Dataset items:

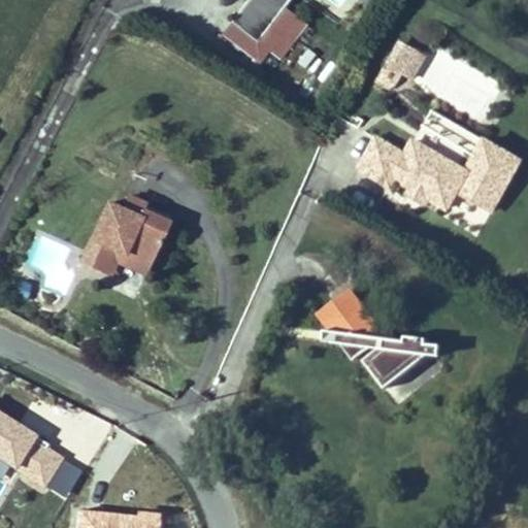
[(248,0),(231,24),(281,61),(305,26),(284,9),(290,0),(289,0),(248,0)]
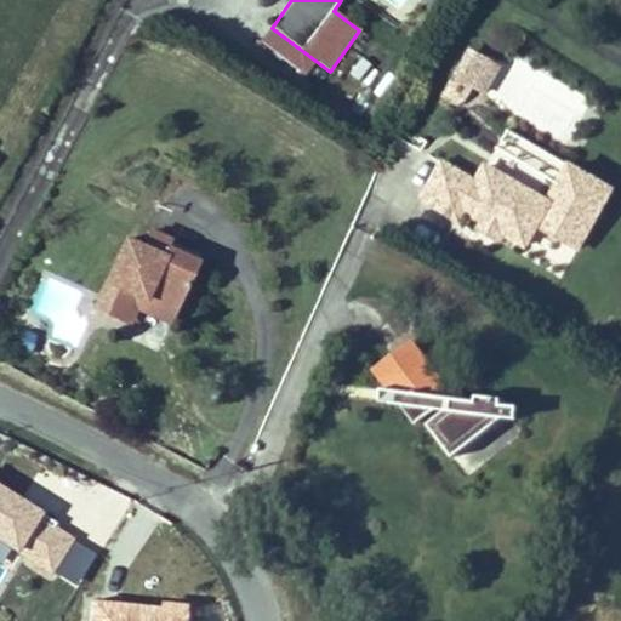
[(469,110),(496,63),(468,46),(440,95),(469,110)]
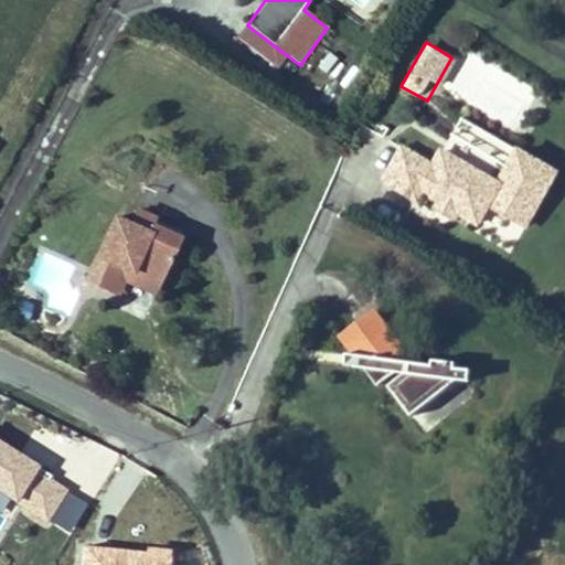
[(466,117),(450,139),(499,171),(513,149),(466,117)]
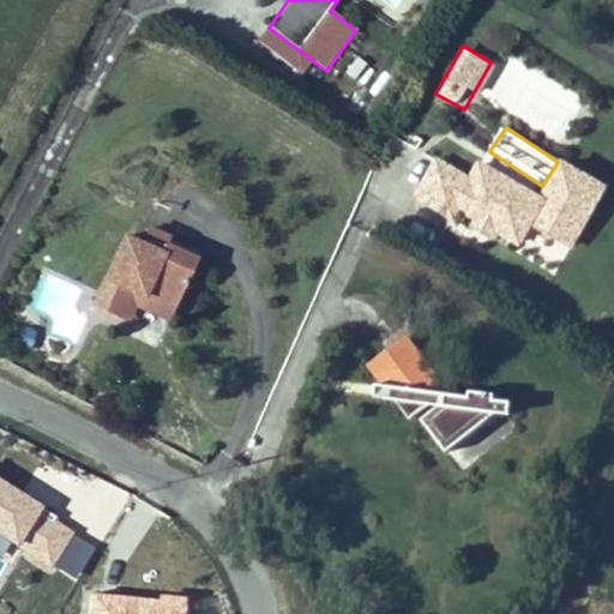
[(543,200),(482,164),(473,181),(439,162),(419,196),(453,216),(459,208),(480,220),(483,221),(497,229),(521,242),(533,222),(572,246),(606,188),(565,164),(543,200)]
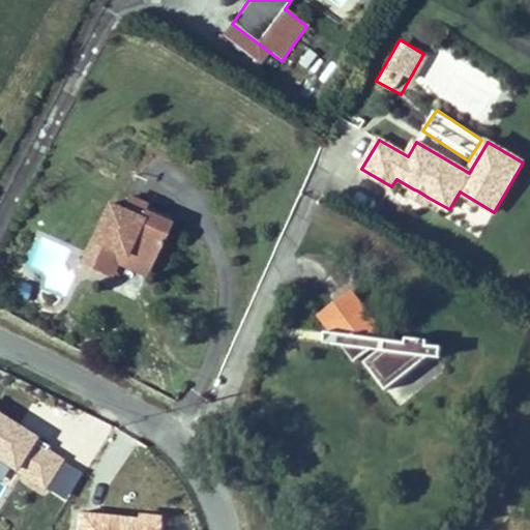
[(417,190),(414,189),(410,196),(424,204),(429,198),(417,190)]
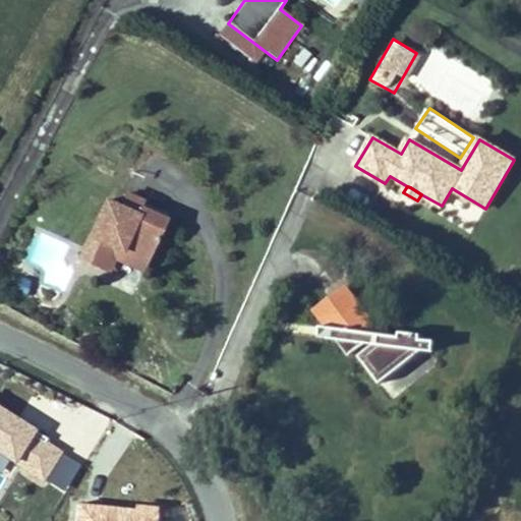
[(145,203),(126,194),(120,208),(136,215),(139,209),(141,210),(145,203)]
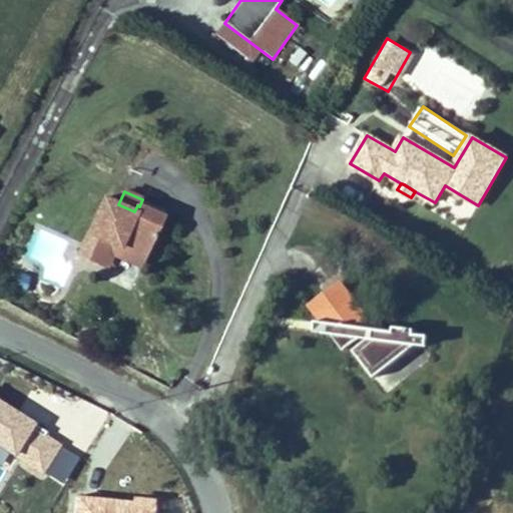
[(139,206),(137,205),(134,211),(118,204),(104,197),(78,255),(99,266),(109,243),(145,260),(163,217),(139,206)]
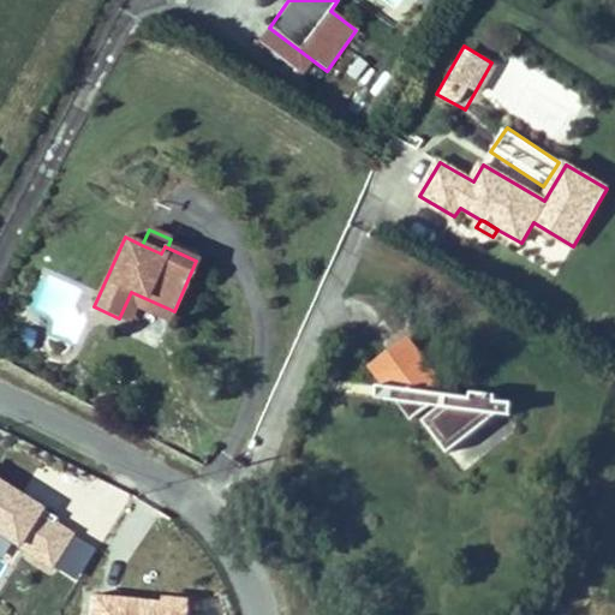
[(174,311),(131,292),(119,318),(127,322),(136,304),(169,320),(174,311)]
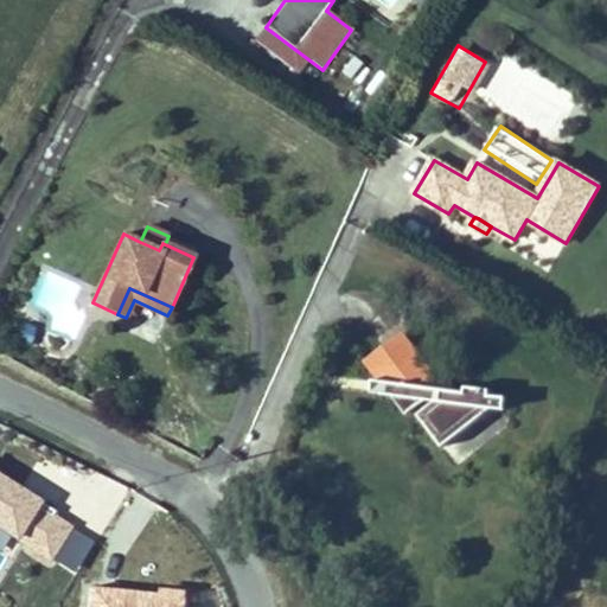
[(426,363),(404,333),(385,347),(408,376),(426,363)]
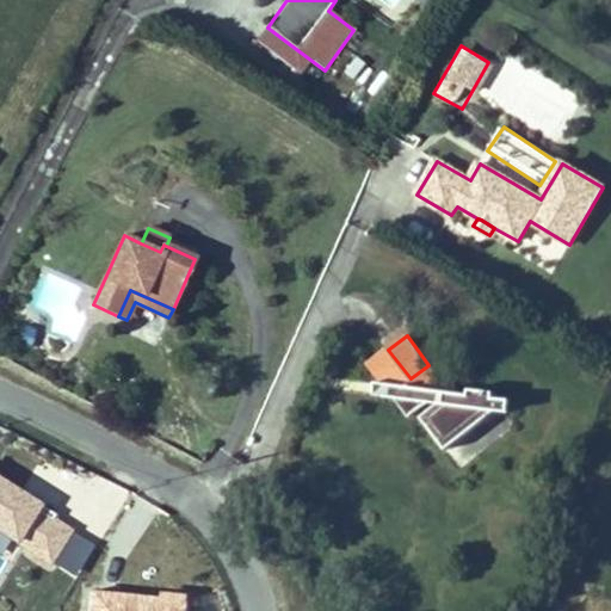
[(445,450),(497,412),(501,421),(508,413),(511,401),(494,399),(495,393),(469,390),(469,395),(450,393),(429,365),(411,378),(388,350),(369,364),(383,383),(375,383),(374,395),(395,399),(409,418),(429,402),(438,405),(420,418),(445,450)]
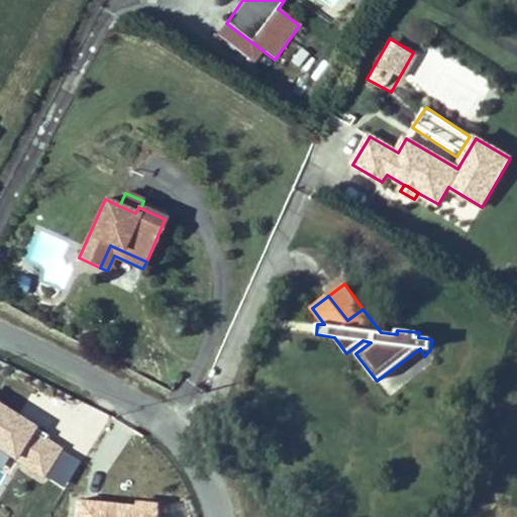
[(0,409),(0,451),(43,478),(62,447),(0,409)]
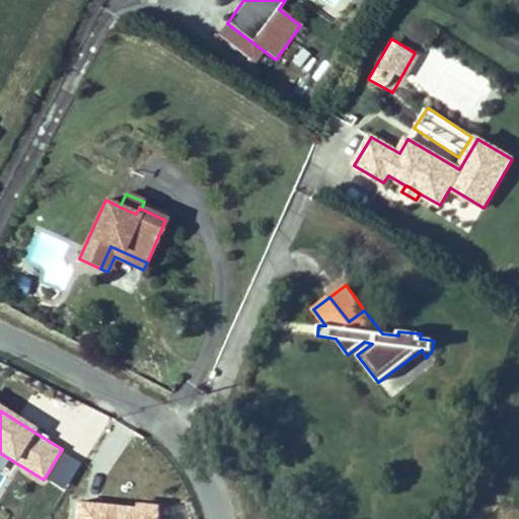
[(155,518),(156,509),(77,503),(76,518),(155,518)]
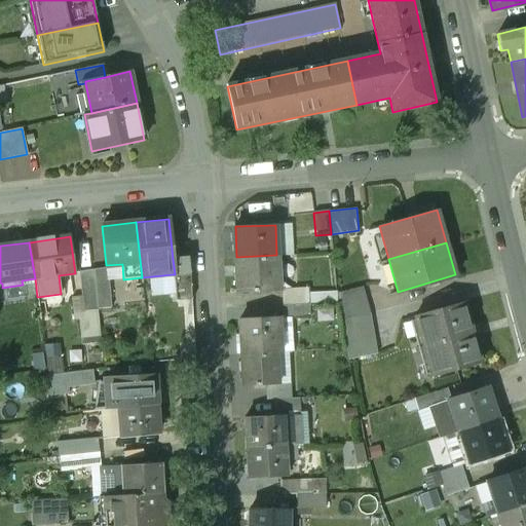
[(277,271),(276,255),(236,257),(237,292),(275,290),(274,271),(277,271)]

What you need to do: The data above should be repeated exactly, minus any pictures.

Result for this exercise:
[(248,0),(231,24),(281,61),(305,26),(284,9),(290,0),(289,0),(248,0)]
[(469,110),(496,63),(468,46),(440,95),(469,110)]
[(466,117),(450,139),(499,171),(513,149),(466,117)]
[(543,200),(482,164),(473,181),(439,162),(419,196),(453,216),(459,208),(480,220),(483,221),(497,229),(521,242),(533,222),(572,246),(606,188),(565,164),(543,200)]
[(417,190),(414,189),(410,196),(424,204),(429,198),(417,190)]
[(145,203),(126,194),(120,208),(136,215),(139,209),(141,210),(145,203)]
[(139,206),(137,205),(134,211),(118,204),(104,197),(78,255),(99,266),(109,243),(145,260),(163,217),(139,206)]
[(174,311),(131,292),(119,318),(127,322),(136,304),(169,320),(174,311)]
[(426,363),(404,333),(385,347),(408,376),(426,363)]
[(445,450),(497,412),(501,421),(508,413),(511,401),(494,399),(495,393),(469,390),(469,395),(450,393),(429,365),(411,378),(388,350),(369,364),(383,383),(375,383),(374,395),(395,399),(409,418),(429,402),(438,405),(420,418),(445,450)]
[(0,409),(0,451),(43,478),(62,447),(0,409)]
[(155,518),(156,509),(77,503),(76,518),(155,518)]
[(277,271),(276,255),(236,257),(237,292),(275,290),(274,271),(277,271)]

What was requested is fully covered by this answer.